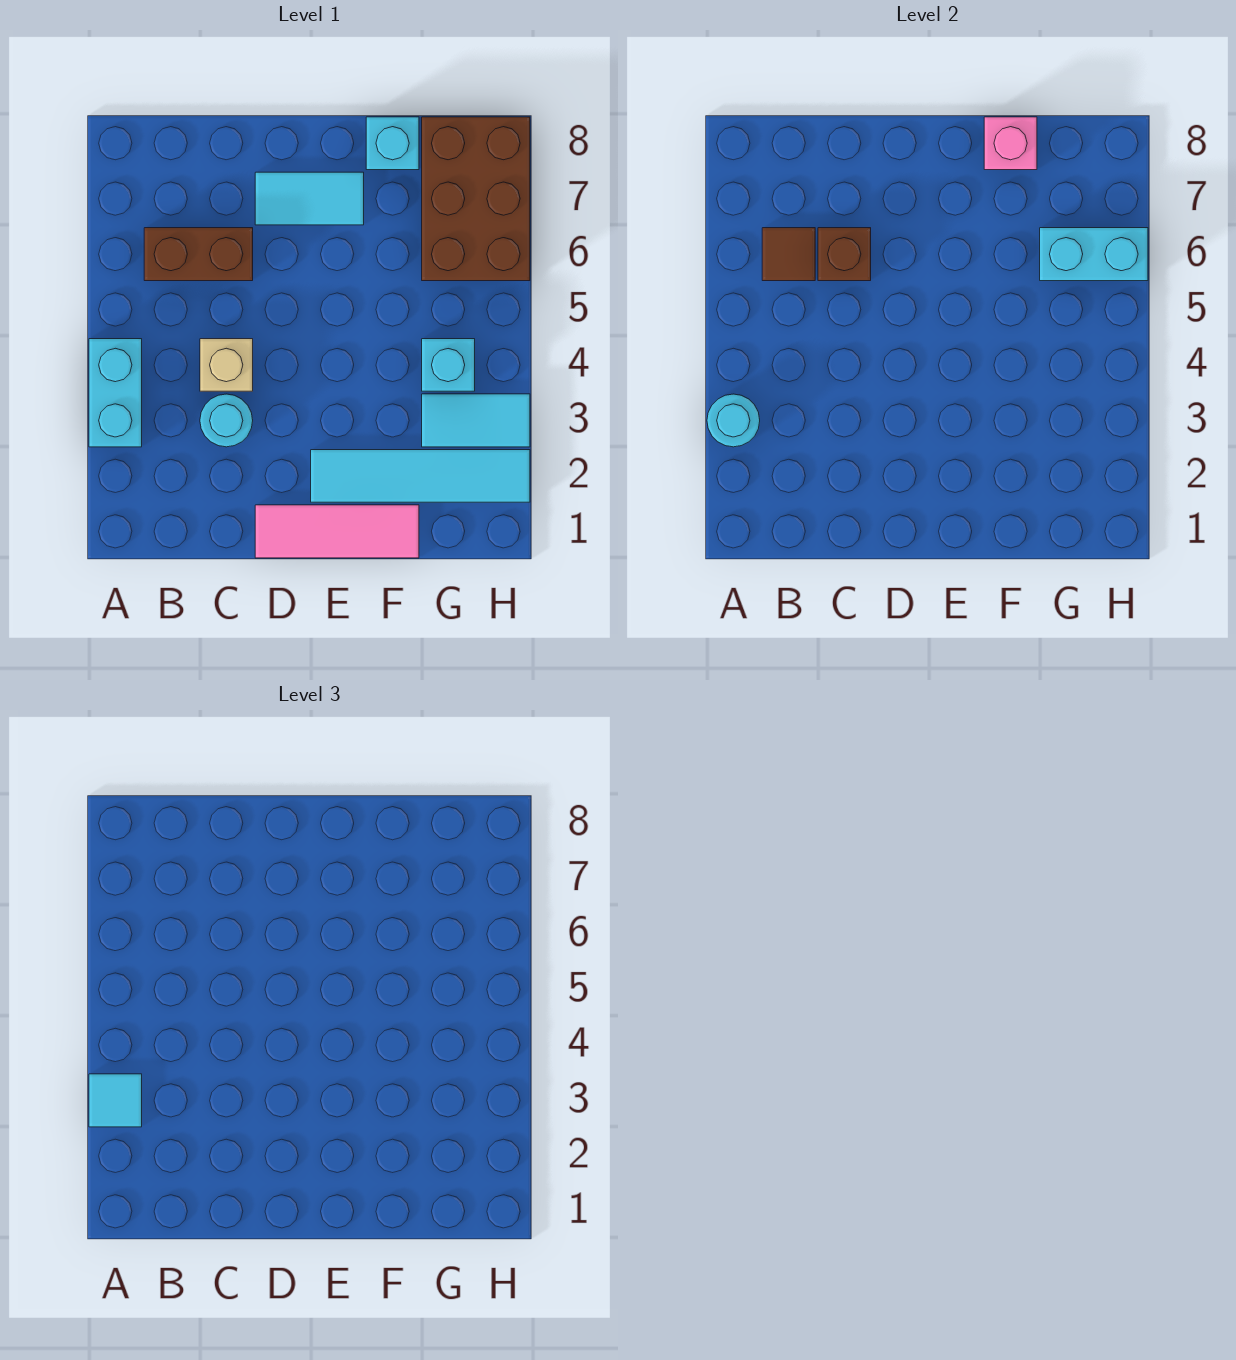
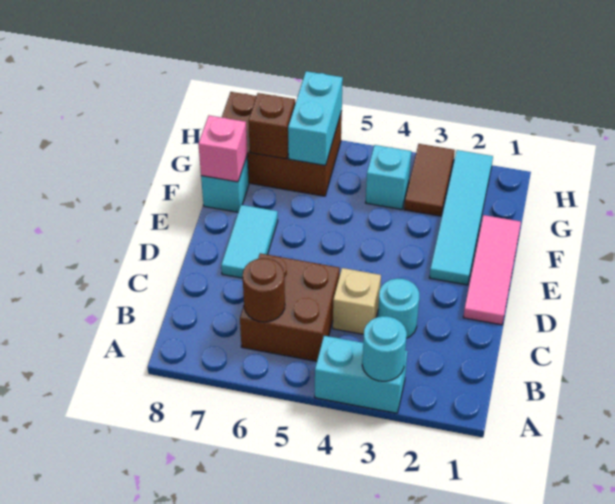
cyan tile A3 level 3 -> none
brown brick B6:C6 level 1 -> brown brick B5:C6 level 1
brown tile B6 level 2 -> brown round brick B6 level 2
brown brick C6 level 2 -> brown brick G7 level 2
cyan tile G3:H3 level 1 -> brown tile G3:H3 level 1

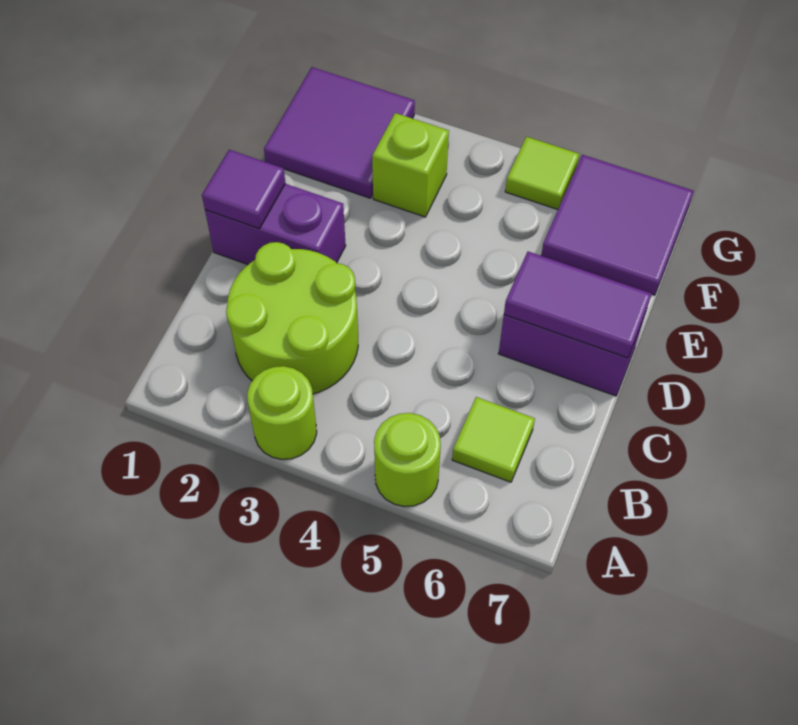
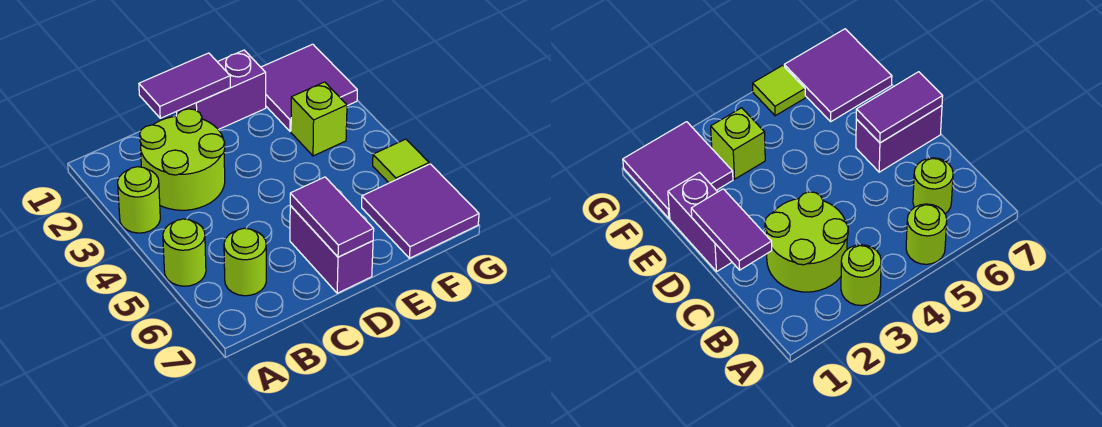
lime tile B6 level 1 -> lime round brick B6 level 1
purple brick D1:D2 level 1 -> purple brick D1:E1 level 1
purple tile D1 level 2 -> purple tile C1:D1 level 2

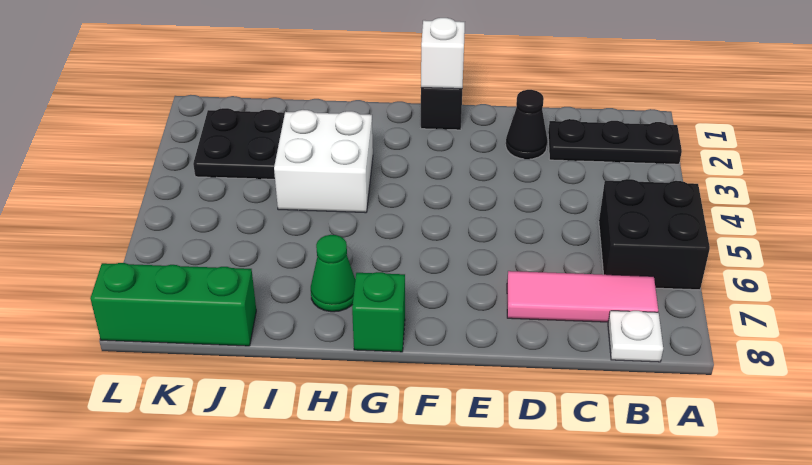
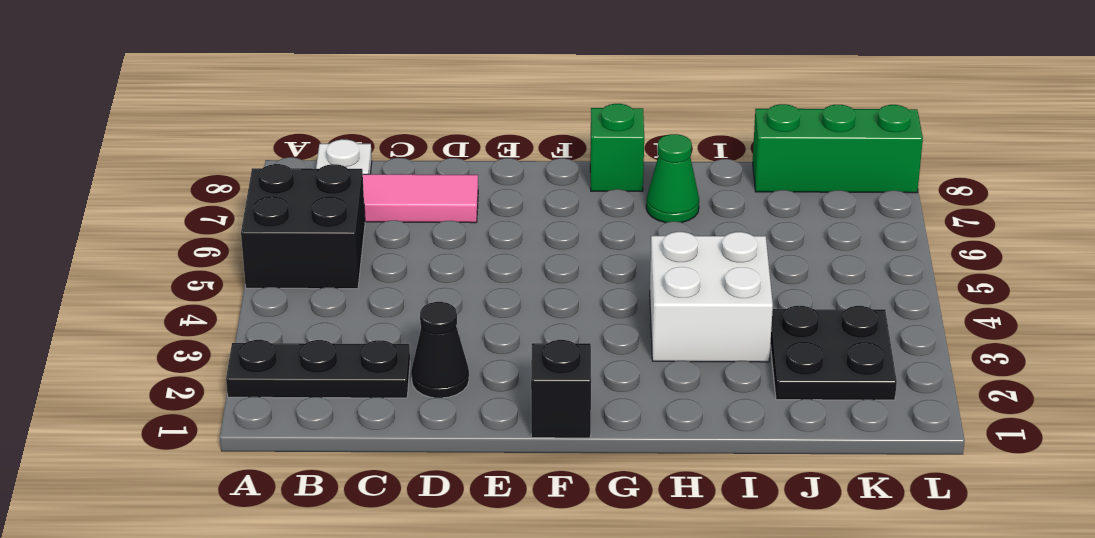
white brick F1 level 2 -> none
....
• _Work required_
State only how many lines in the material include "cyan".

• _Answer to this exercise_
2